Task details:
Copy the lines below verbatim, but only from the line containing "black spoon: 5 -> 4" through the end of the data.

*** Entries provided Section Begins ***

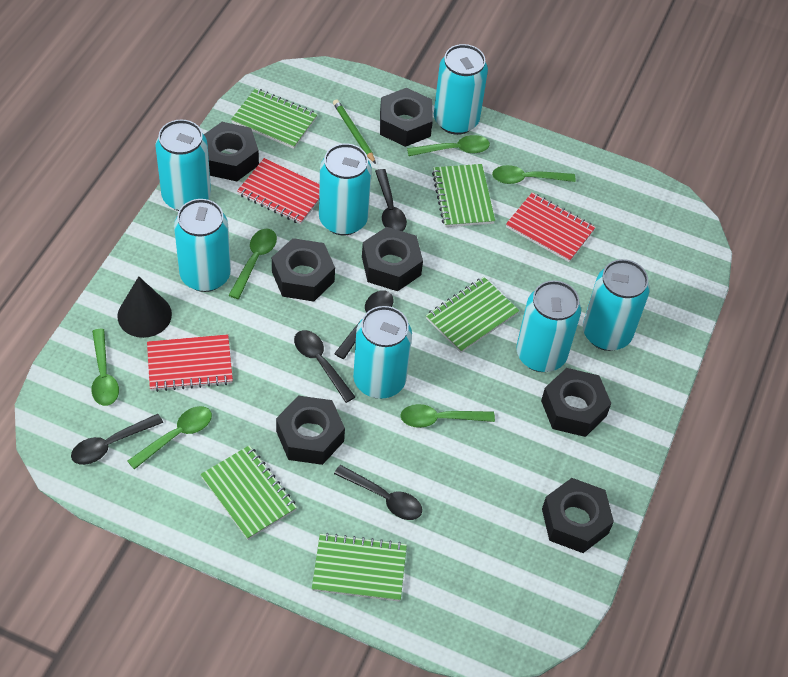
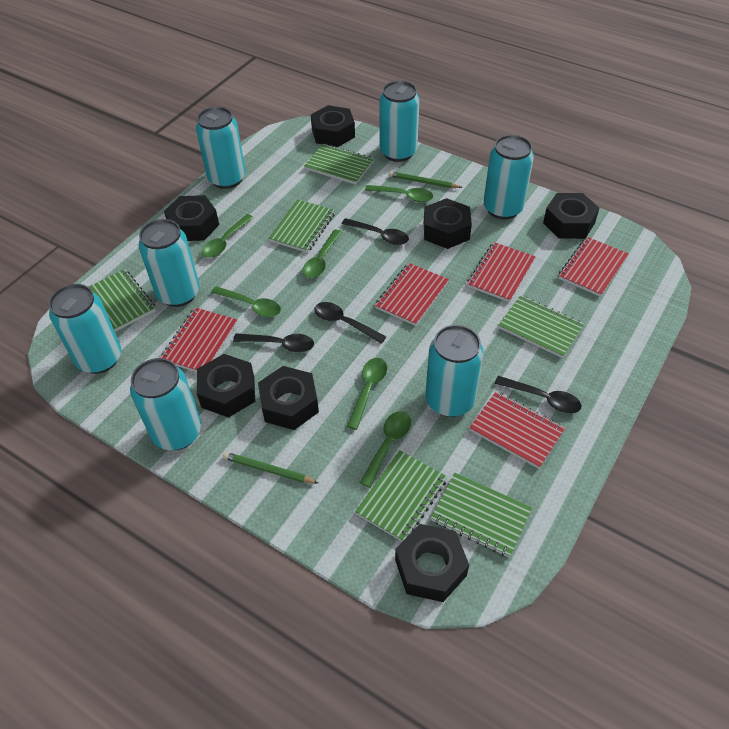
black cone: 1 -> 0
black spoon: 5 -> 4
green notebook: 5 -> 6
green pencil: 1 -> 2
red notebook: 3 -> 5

*** Entries provided Section Ends ***

Answer for this exercise:
black spoon: 5 -> 4
green notebook: 5 -> 6
green pencil: 1 -> 2
red notebook: 3 -> 5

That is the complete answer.